All that is needed is the run of lines from the top of the entries to the line with "grey marker [396,154,465,207]", that line included, repeated exactly and free of pictures.

Records supplied START

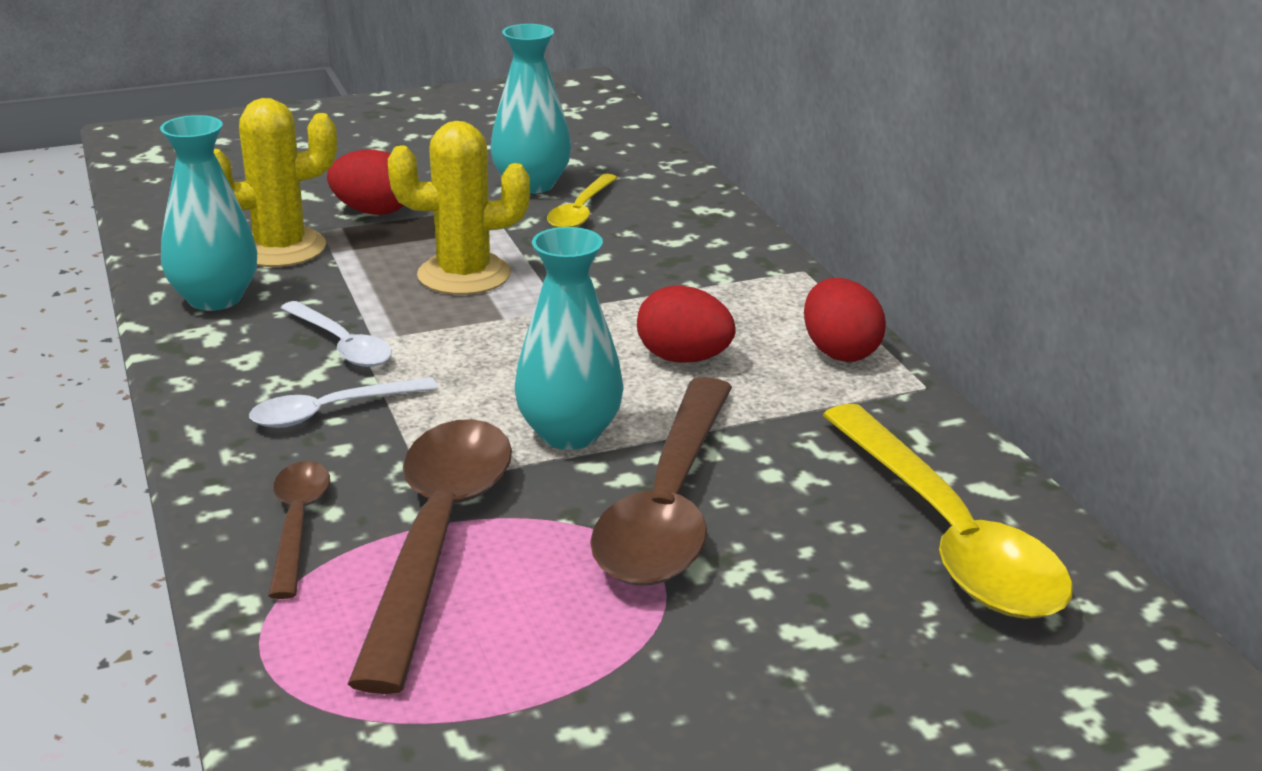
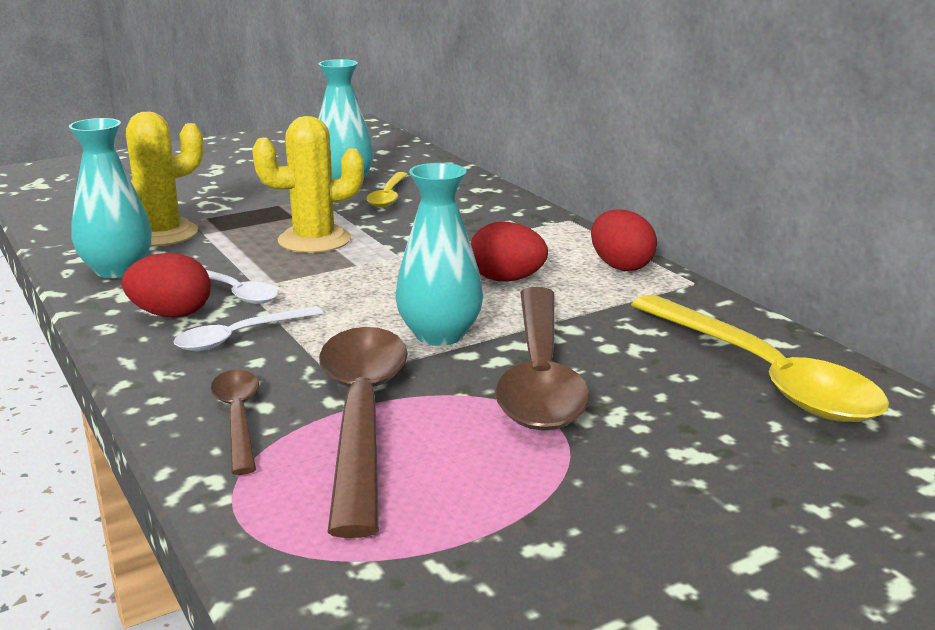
camera: 10 degrees left, 5 degrees down
red egg [327,149,404,215] -> red egg moved to [122,253,211,318]

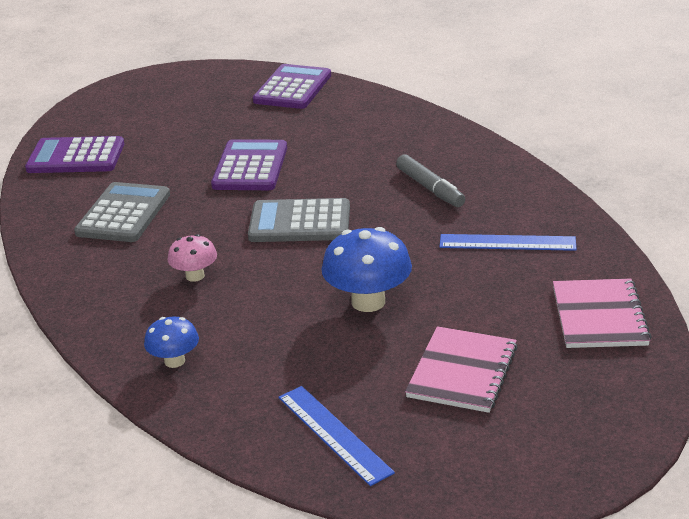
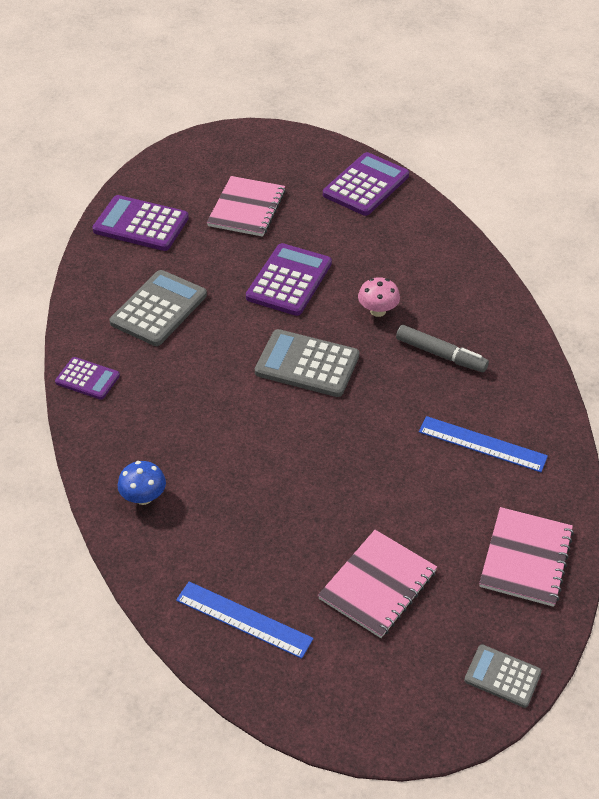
camera: 15 degrees right, 15 degrees up
pink mushroom [168,234,217,282] -> pink mushroom moved to [358,277,400,317]
blue ruler [279,386,395,486] -> blue ruler turned 45 degrees counterclockwise [176,582,314,659]
blue mushroom [321,227,412,312] -> none
grey marker [396,154,465,207] -> grey marker turned 45 degrees counterclockwise [396,325,489,372]
none -> purple calculator [55,357,120,400]
none -> pink notebook [207,176,286,237]
none -> grey calculator [464,644,542,708]

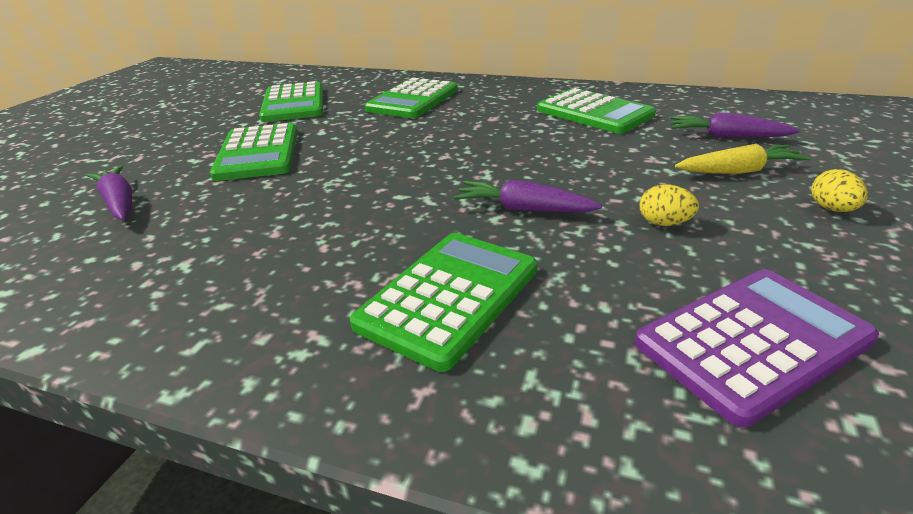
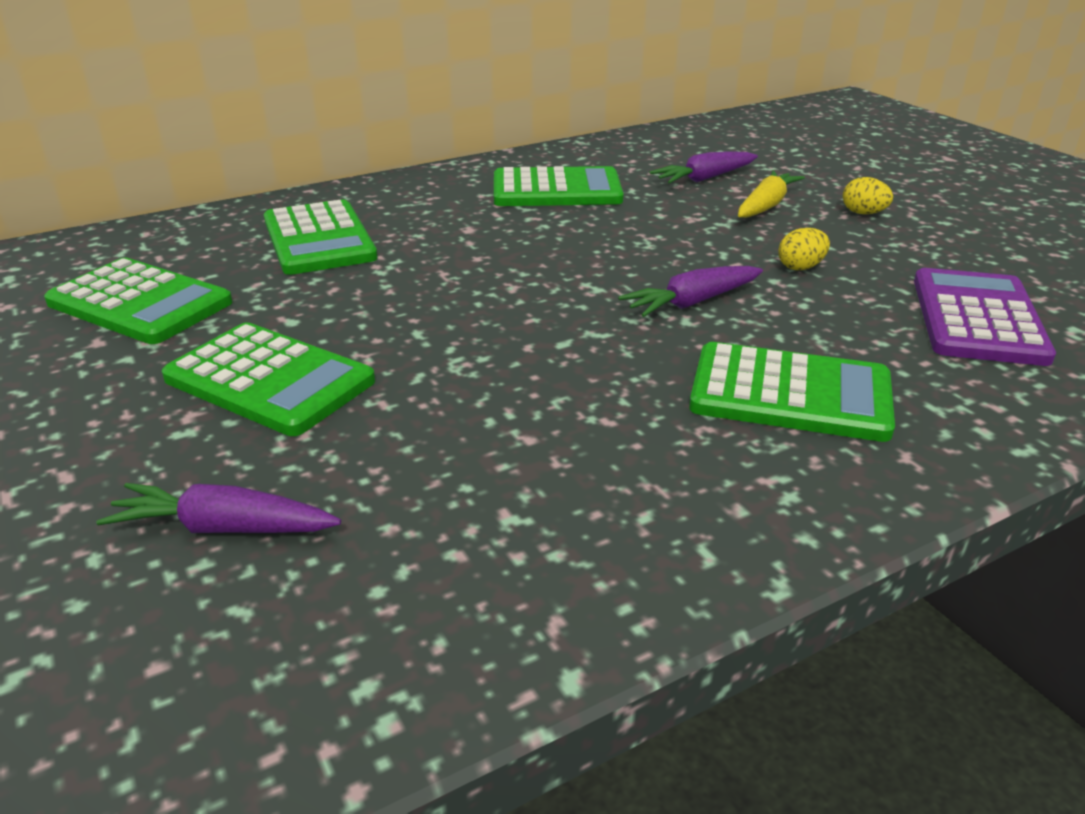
camera: 50 degrees left, 0 degrees up
green calculator [350,233,537,372] -> green calculator turned 120 degrees clockwise [689,342,895,442]

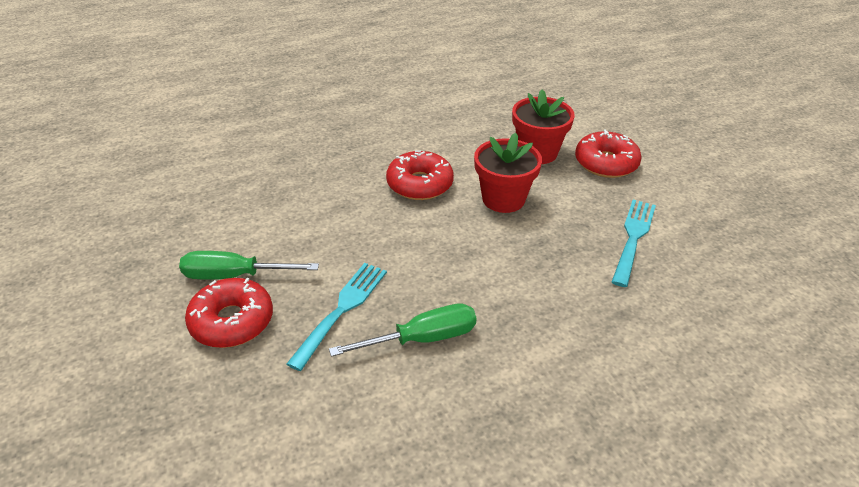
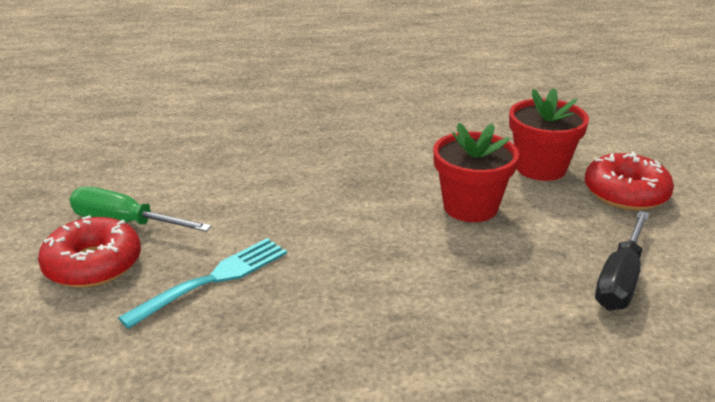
camera: 20 degrees right, 10 degrees down
green screwdriver [329,303,477,357] -> none
red donut [386,150,454,200] -> none
turquoise fork [612,200,656,287] -> black screwdriver [595,211,649,310]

Records supplied END

» Solution to this exercise
camera: 10 degrees left, 5 degrees down
red egg [327,149,404,215] -> red egg moved to [122,253,211,318]

camera: 15 degrees right, 15 degrees up
pink mushroom [168,234,217,282] -> pink mushroom moved to [358,277,400,317]
blue ruler [279,386,395,486] -> blue ruler turned 45 degrees counterclockwise [176,582,314,659]
blue mushroom [321,227,412,312] -> none
grey marker [396,154,465,207] -> grey marker turned 45 degrees counterclockwise [396,325,489,372]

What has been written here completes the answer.